§ **Object matching data**:
------------------------

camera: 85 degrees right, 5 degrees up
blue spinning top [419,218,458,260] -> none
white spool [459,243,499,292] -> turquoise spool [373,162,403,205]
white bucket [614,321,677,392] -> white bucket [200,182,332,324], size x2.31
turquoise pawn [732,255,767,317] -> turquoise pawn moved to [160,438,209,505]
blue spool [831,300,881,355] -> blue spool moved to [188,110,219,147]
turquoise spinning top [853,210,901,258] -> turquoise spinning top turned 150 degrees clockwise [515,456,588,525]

------------------------

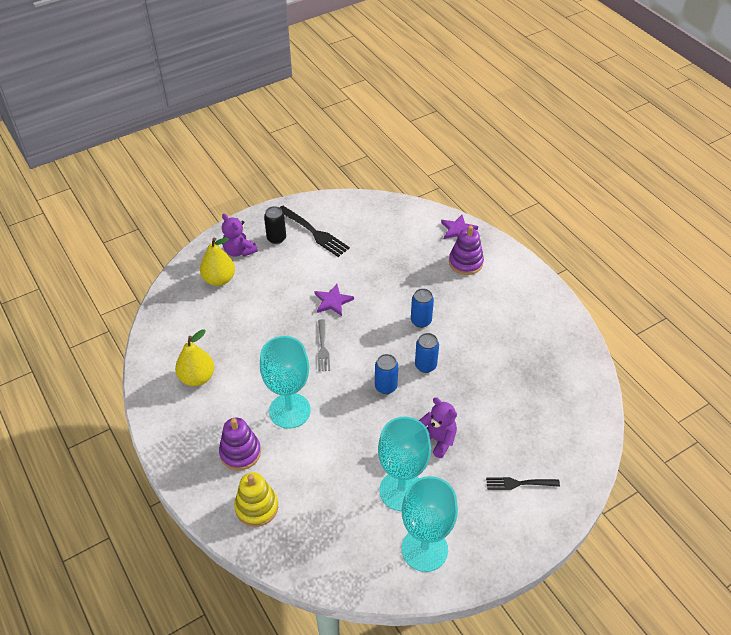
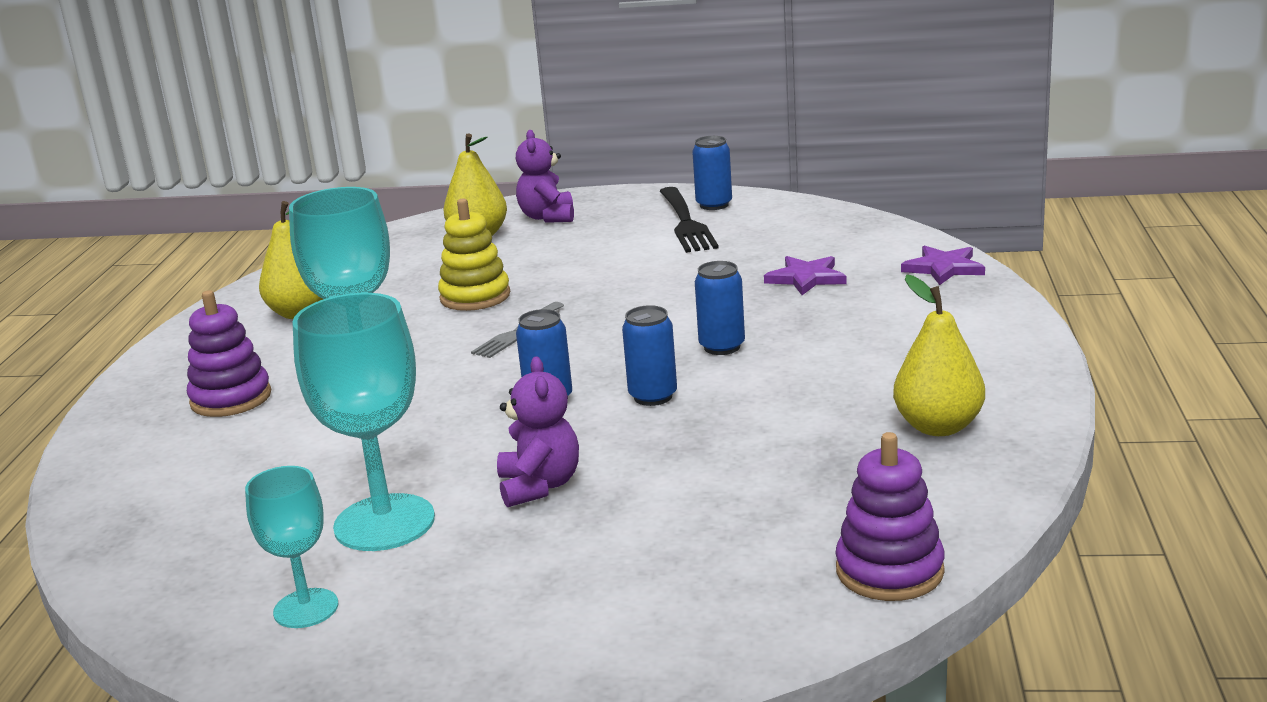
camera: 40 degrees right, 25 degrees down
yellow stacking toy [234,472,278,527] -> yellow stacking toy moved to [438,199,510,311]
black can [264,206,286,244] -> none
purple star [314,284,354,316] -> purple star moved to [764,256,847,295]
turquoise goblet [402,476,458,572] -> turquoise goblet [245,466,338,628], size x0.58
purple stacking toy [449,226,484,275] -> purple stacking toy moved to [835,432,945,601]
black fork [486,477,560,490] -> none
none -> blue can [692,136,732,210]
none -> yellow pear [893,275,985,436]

------------------------

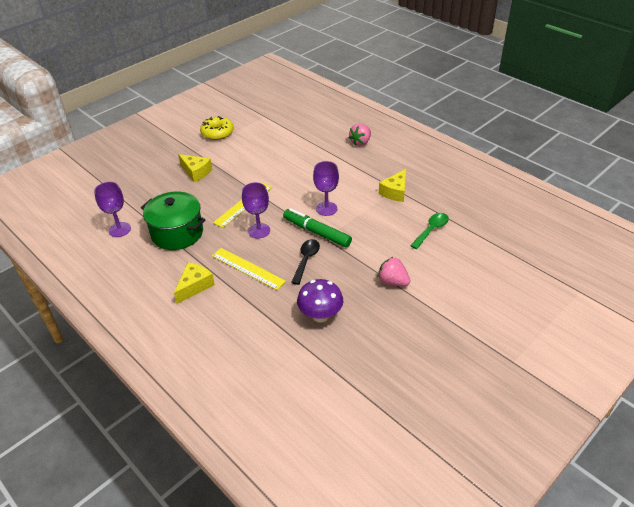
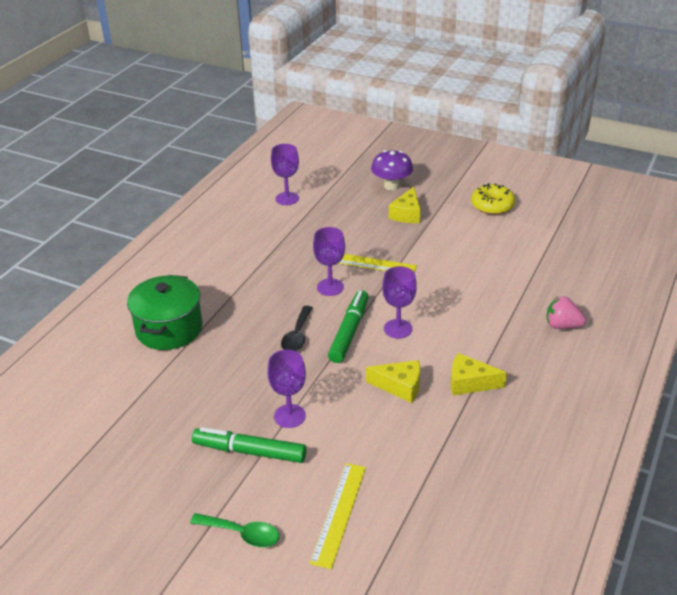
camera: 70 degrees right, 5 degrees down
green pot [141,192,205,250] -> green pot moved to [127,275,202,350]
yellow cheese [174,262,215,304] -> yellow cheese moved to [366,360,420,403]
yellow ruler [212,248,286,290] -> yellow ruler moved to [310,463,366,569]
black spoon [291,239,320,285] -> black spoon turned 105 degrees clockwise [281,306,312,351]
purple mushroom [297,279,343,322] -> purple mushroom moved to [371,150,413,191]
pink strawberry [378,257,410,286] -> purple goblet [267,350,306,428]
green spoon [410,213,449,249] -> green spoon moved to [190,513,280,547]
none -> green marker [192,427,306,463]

------------------------

§ **EXERCISE AIM**: The lines above starting at the one that contains "black can [264,206,286,244] -> none" and ending at the one that contains "none -> yellow pear [893,275,985,436]" must be transcribed exactly, and no other lines may appear.

§ **COMPLETED EXERCISE**:
black can [264,206,286,244] -> none
purple star [314,284,354,316] -> purple star moved to [764,256,847,295]
turquoise goblet [402,476,458,572] -> turquoise goblet [245,466,338,628], size x0.58
purple stacking toy [449,226,484,275] -> purple stacking toy moved to [835,432,945,601]
black fork [486,477,560,490] -> none
none -> blue can [692,136,732,210]
none -> yellow pear [893,275,985,436]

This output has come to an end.